Required action :: Set down each record exactly. Omit the pictures.

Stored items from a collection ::

== == ==

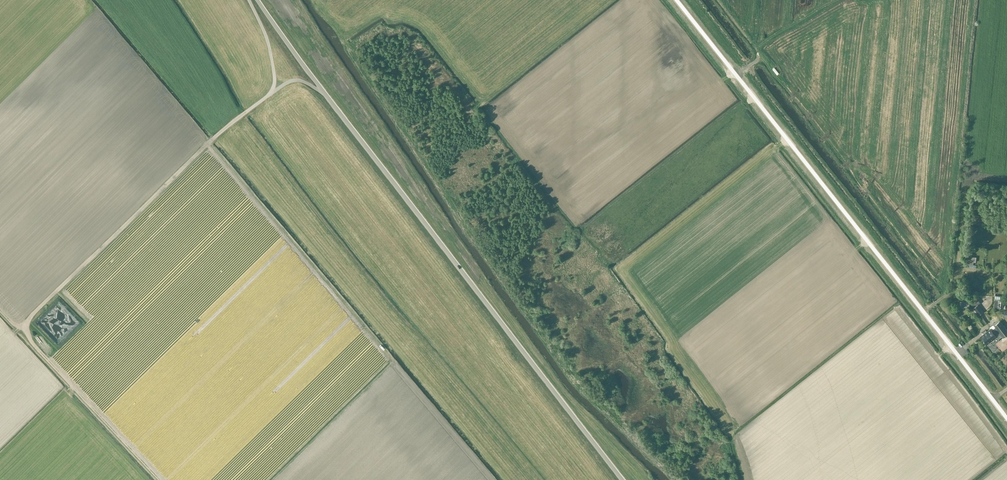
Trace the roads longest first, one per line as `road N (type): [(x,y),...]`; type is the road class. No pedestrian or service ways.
road 1 (unclassified): [(1006,422),(676,0)]
road 2 (track): [(160,479),(32,342),(27,320),(247,111)]
road 3 (unclassified): [(623,479),(324,93)]

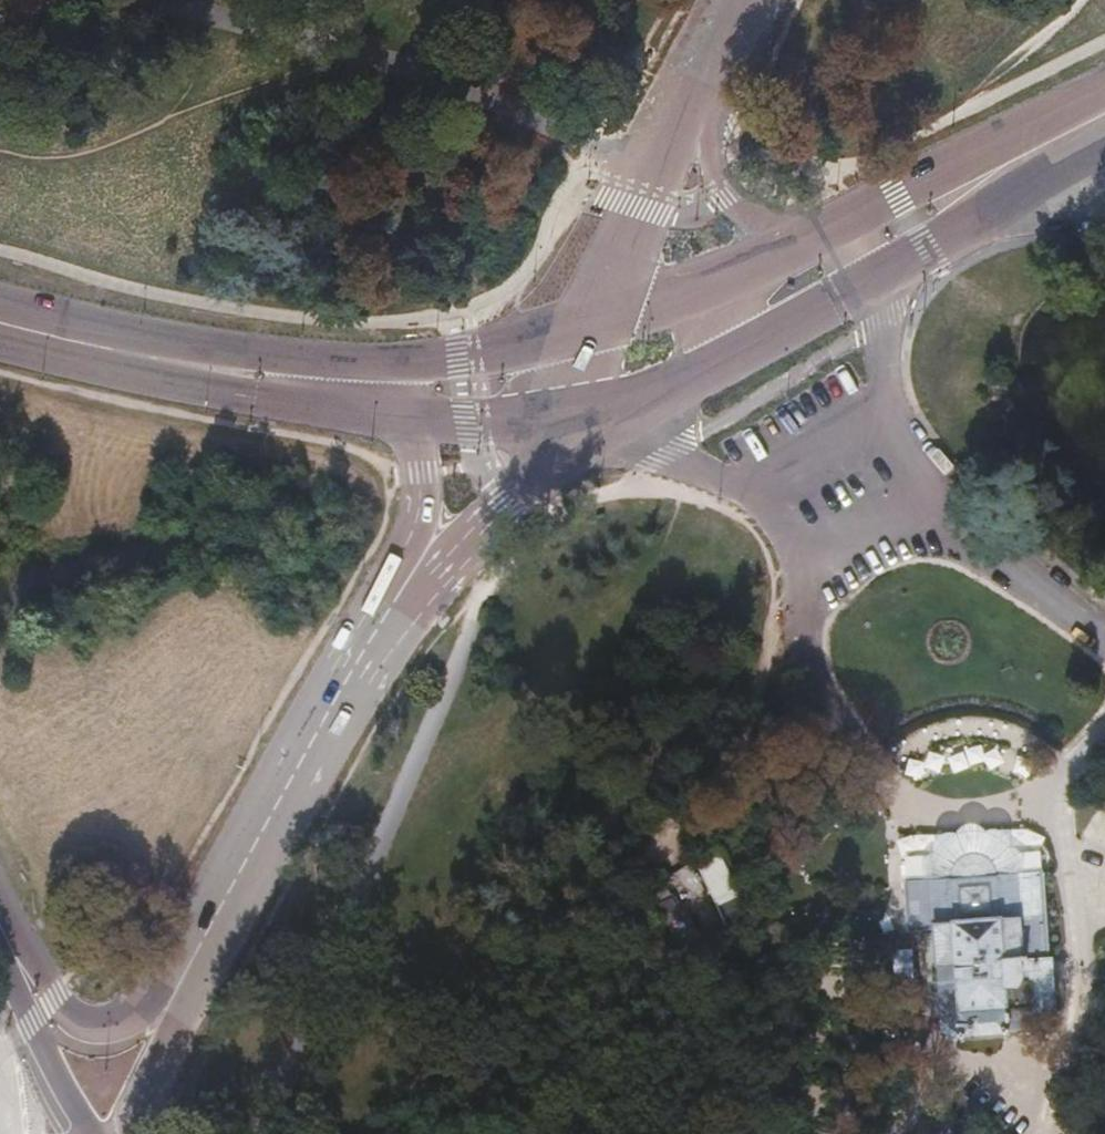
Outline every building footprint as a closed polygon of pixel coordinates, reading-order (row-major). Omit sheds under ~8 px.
[(30,28),(45,0),(0,0),(0,11),(30,28)] [(705,868),(727,858),(724,848),(700,859),(705,868)] [(1042,869),(1000,872),(1000,871),(999,867),(997,861),(995,859),(990,854),(984,851),(974,850),(964,853),(959,857),(957,859),(953,865),(952,868),(952,875),(907,878),(910,928),(937,927),(941,1018),(964,1038),(1009,1035),(1009,1031),(1055,1029),(1051,959),(1048,959),(1042,869)] [(753,917),(725,862),(704,871),(730,926),(753,917)] [(684,915),(666,882),(651,892),(666,923),(684,915)] [(699,931),(691,914),(671,924),(681,945),(700,935),(702,938),(724,929),(721,923),(699,931)] [(894,950),(896,979),(915,978),(914,949),(894,950)]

== == ==

Exercise result ::
Trace the roads longest first, one per line as `road N (type): [(x,y),...]`; type is the road class. No pedestrian or service ways.
road 1 (unclassified): [(1006,422),(676,0)]
road 2 (track): [(160,479),(32,342),(27,320),(247,111)]
road 3 (unclassified): [(623,479),(324,93)]

Outline every building footprint as a closed polygon of pixel coordinates, reading-order (row-major). Omit sheds under ~8 px.
[(30,28),(45,0),(0,0),(0,11),(30,28)] [(705,868),(727,858),(724,848),(700,859),(705,868)] [(1042,869),(1000,872),(1000,871),(999,867),(997,861),(995,859),(990,854),(984,851),(974,850),(964,853),(959,857),(957,859),(953,865),(952,868),(952,875),(907,878),(910,928),(937,927),(941,1018),(964,1038),(1009,1035),(1009,1031),(1055,1029),(1051,959),(1048,959),(1042,869)] [(753,917),(725,862),(704,871),(730,926),(753,917)] [(684,915),(666,882),(651,892),(666,923),(684,915)] [(699,931),(691,914),(671,924),(681,945),(700,935),(702,938),(724,929),(721,923),(699,931)] [(894,950),(896,979),(915,978),(914,949),(894,950)]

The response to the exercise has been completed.